Stored items from a collection:

----

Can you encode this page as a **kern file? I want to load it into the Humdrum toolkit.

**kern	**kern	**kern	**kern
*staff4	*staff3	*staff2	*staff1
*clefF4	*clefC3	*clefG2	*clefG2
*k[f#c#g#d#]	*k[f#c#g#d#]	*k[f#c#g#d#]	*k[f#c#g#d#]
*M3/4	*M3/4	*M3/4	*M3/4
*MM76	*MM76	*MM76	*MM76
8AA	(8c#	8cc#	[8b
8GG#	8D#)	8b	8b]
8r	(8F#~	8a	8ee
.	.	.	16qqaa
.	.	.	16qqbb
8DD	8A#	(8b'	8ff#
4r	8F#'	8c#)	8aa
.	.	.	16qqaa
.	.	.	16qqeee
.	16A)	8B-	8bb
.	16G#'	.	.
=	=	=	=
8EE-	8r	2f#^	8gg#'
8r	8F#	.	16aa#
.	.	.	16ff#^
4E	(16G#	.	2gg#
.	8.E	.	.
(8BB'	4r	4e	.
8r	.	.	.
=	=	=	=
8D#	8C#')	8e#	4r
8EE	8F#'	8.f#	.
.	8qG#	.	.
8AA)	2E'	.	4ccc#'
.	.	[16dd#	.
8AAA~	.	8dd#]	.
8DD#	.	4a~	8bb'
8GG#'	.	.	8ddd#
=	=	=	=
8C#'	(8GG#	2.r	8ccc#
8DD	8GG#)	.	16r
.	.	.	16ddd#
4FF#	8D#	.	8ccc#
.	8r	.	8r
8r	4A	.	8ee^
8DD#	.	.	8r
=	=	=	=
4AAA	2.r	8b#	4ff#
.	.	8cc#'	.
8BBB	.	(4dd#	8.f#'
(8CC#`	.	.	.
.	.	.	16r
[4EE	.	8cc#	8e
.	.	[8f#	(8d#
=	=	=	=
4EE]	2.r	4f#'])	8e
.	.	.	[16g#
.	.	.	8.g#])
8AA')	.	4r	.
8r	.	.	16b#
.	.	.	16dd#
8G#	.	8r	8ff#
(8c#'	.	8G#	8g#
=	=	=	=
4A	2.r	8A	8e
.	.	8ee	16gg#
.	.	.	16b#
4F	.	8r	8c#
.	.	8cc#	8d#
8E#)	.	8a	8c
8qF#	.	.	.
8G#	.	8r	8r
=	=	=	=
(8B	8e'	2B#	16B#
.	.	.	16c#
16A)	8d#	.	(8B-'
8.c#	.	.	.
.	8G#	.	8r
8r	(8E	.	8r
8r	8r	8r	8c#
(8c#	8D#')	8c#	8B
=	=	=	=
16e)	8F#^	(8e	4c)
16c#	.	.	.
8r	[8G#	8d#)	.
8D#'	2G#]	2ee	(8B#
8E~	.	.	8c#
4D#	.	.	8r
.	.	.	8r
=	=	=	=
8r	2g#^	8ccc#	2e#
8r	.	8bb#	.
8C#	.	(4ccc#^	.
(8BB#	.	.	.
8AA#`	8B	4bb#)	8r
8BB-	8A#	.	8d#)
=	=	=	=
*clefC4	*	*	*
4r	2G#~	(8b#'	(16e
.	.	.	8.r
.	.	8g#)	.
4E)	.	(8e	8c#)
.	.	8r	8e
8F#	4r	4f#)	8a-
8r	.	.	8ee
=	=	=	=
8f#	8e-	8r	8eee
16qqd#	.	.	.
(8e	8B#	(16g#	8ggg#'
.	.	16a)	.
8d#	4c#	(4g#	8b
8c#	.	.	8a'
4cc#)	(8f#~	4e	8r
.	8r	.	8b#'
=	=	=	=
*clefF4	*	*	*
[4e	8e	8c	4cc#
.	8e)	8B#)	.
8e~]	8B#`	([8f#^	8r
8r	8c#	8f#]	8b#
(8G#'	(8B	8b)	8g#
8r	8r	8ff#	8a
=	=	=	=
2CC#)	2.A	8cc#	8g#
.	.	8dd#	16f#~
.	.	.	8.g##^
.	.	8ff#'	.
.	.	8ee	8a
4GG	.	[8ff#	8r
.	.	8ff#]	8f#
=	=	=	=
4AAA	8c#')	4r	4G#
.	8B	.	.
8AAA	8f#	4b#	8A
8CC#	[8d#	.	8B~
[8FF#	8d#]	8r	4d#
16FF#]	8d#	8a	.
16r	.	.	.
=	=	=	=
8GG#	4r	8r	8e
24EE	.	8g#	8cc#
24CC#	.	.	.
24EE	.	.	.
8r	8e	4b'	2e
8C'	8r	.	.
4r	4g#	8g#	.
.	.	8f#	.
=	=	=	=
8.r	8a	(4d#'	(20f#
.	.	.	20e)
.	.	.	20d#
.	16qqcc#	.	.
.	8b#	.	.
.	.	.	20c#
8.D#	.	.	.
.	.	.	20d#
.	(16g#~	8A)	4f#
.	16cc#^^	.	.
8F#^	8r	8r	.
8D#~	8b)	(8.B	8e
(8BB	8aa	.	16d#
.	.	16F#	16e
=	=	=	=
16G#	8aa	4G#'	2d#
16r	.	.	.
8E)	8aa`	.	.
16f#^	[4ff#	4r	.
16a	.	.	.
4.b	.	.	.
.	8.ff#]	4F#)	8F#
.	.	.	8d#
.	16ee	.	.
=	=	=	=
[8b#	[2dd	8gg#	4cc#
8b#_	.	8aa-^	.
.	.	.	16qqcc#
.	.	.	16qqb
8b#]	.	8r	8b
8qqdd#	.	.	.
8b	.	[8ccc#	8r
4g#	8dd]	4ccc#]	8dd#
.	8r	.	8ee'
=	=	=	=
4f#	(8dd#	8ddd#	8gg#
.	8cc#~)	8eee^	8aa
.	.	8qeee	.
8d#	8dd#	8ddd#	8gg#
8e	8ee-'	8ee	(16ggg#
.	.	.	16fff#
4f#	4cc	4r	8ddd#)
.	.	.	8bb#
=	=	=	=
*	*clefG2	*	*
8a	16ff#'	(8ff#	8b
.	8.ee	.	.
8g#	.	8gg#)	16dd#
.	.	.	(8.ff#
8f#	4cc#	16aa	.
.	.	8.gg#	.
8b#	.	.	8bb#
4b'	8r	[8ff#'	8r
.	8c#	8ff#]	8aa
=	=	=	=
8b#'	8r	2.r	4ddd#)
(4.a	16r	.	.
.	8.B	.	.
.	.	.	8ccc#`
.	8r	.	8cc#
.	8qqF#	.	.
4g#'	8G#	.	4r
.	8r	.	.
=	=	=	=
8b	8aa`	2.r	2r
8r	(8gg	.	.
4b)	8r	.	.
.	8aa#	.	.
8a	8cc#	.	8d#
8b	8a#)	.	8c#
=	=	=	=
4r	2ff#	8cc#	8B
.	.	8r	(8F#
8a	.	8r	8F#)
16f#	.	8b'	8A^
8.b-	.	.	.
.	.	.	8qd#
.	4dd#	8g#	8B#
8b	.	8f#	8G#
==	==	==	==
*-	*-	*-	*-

----

* _PROBLEM DESCRIPTION_:
Find each line of the material that contains the string "kern", matching case exactly, and copy those lines in full.

* _RESULT_:
Can you encode this page as a **kern file? I want to load it into the Humdrum toolkit.
**kern	**kern	**kern	**kern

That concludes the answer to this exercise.